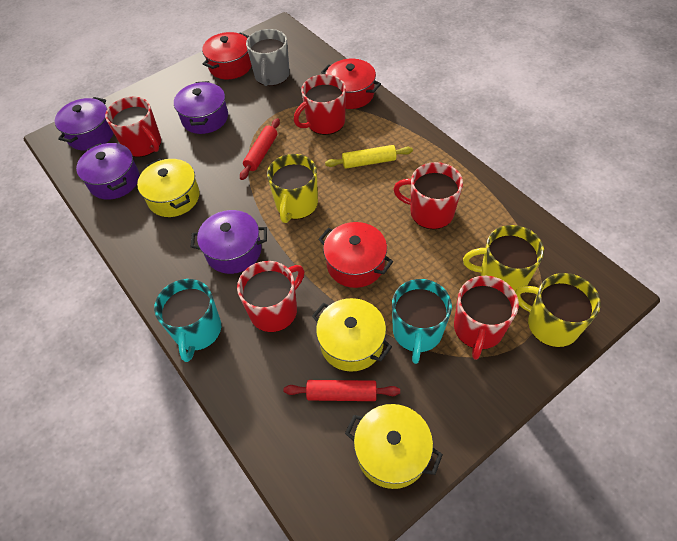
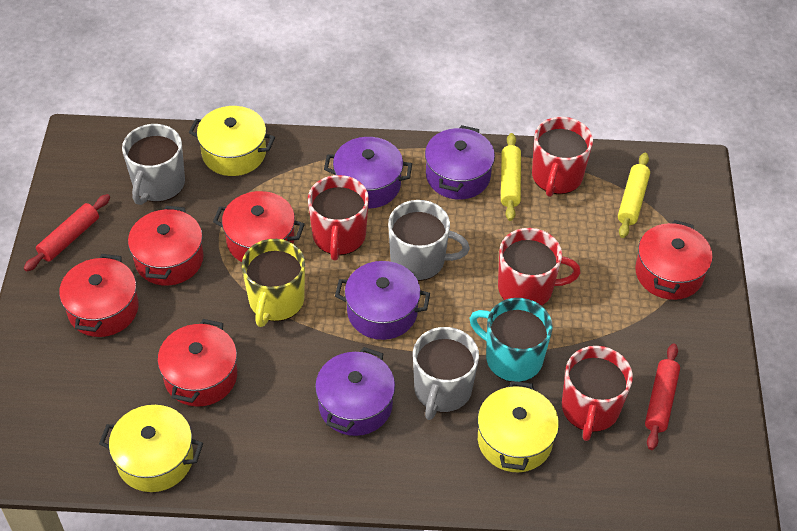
grey mug: 1 -> 3
red mug: 5 -> 4
red pot: 3 -> 5
turquoise mug: 2 -> 1
yellow mug: 3 -> 1
yellow rolling pin: 1 -> 2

··········

#### Problem to work on:
Skip the pictures and reproduce all remaining entries exactly.

#### Task output:
grey mug: 1 -> 3
red mug: 5 -> 4
red pot: 3 -> 5
turquoise mug: 2 -> 1
yellow mug: 3 -> 1
yellow rolling pin: 1 -> 2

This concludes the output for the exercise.